▶ **Input material**
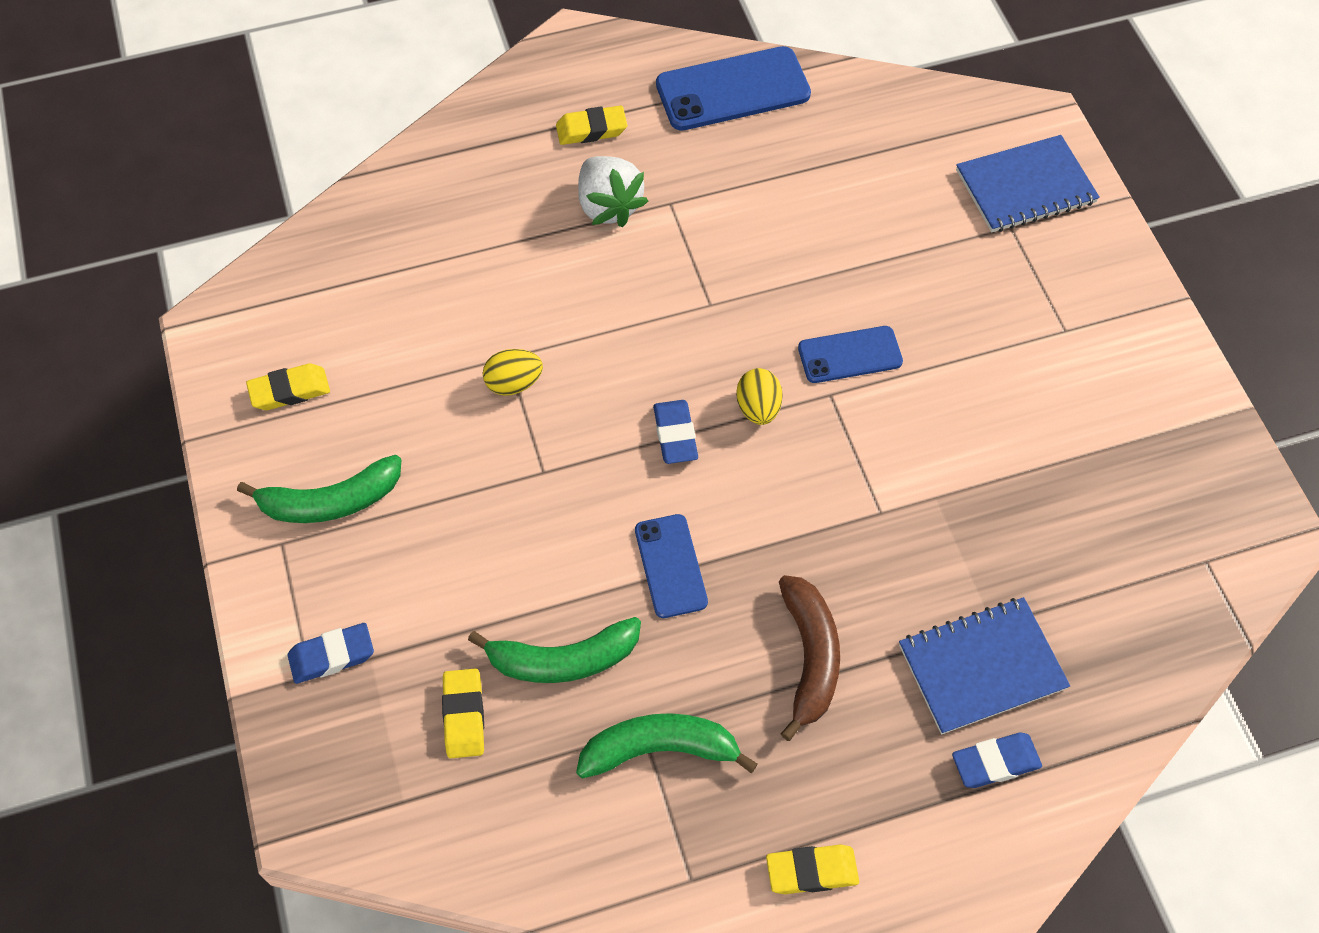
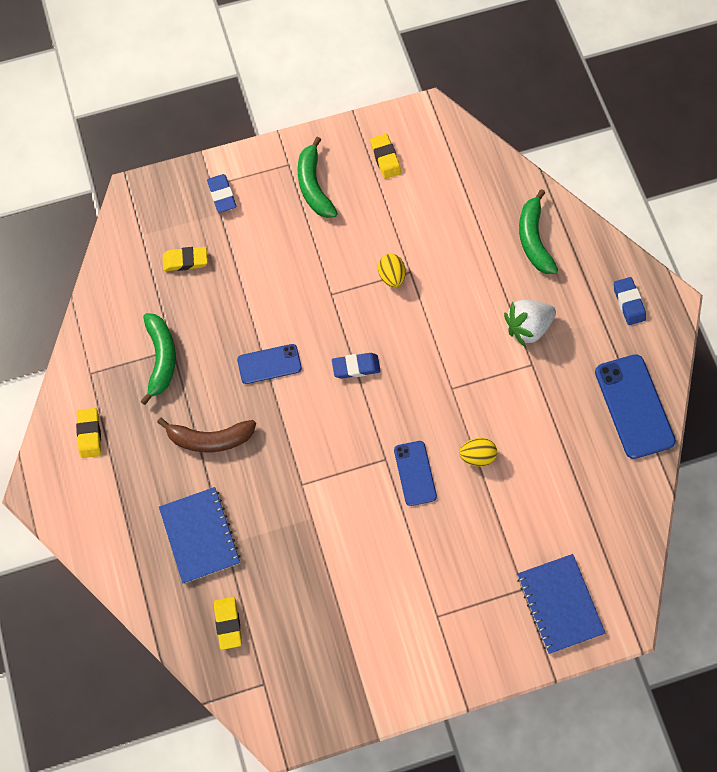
camera: 90 degrees right, 10 degrees up
(563, 659) = (215, 308): green banana -> green banana (533, 239)
(591, 130) = (591, 315): yellow eraser -> yellow eraser (228, 623)
(758, 408) = (375, 415): yellow egg -> yellow egg (477, 455)
(995, 762) = (142, 537): blue eraser -> blue eraser (628, 302)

▶ **Work to be completed**
Go through the entries. Report every line that contains the word "eraser".

▶ **Problem solution**
(591, 130) = (591, 315): yellow eraser -> yellow eraser (228, 623)
(995, 762) = (142, 537): blue eraser -> blue eraser (628, 302)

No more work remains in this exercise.